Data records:
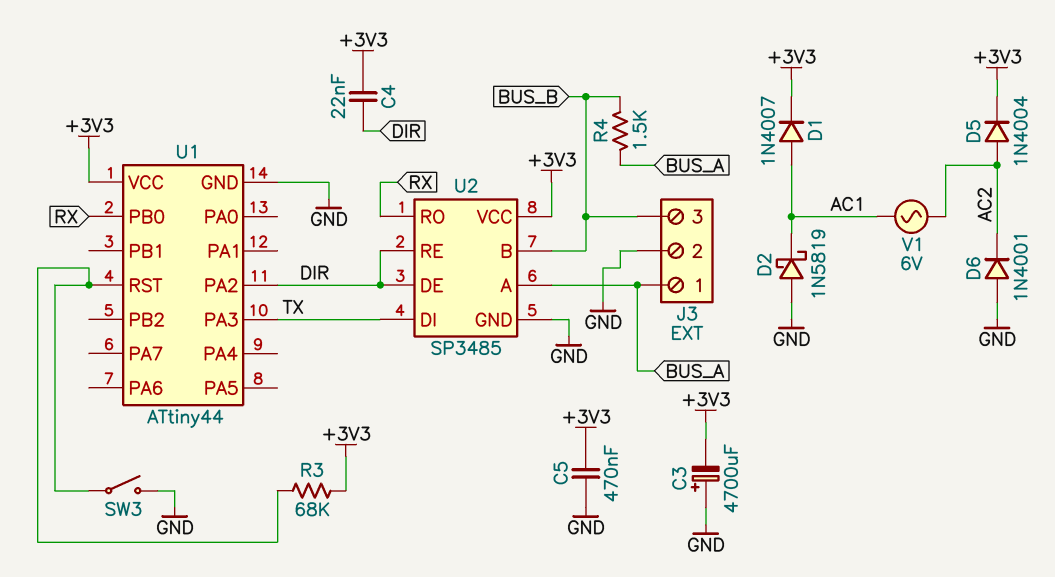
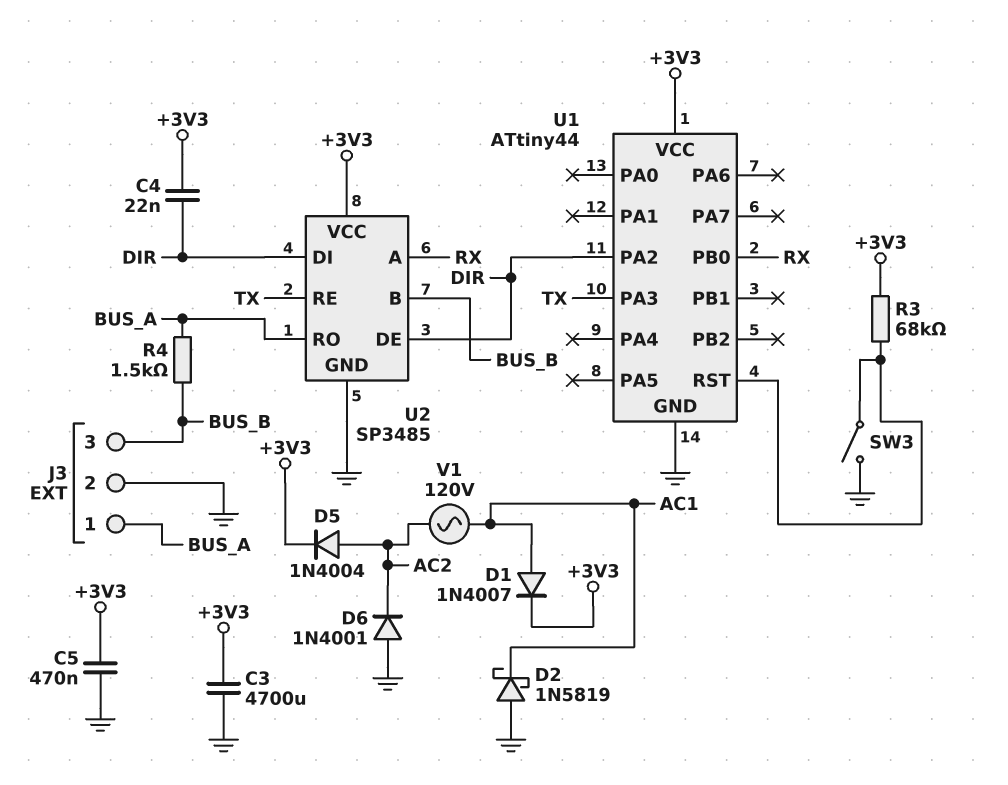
C3: 4700uF (plus GND, minus +3V3) -> 4700uF (+3V3, GND)
U2 pin A: BUS_A -> RX
U2 pin DI: TX -> DIR
U2 pin RE: DIR -> TX
U2 pin RO: RX -> BUS_A
V1: AC 6V (AC1, AC2) -> AC 120V (AC1, AC2)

• [Problem details]: Copy the data word for word, no pictures.

• [Problem solution]:
C3: 4700uF (plus GND, minus +3V3) -> 4700uF (+3V3, GND)
U2 pin A: BUS_A -> RX
U2 pin DI: TX -> DIR
U2 pin RE: DIR -> TX
U2 pin RO: RX -> BUS_A
V1: AC 6V (AC1, AC2) -> AC 120V (AC1, AC2)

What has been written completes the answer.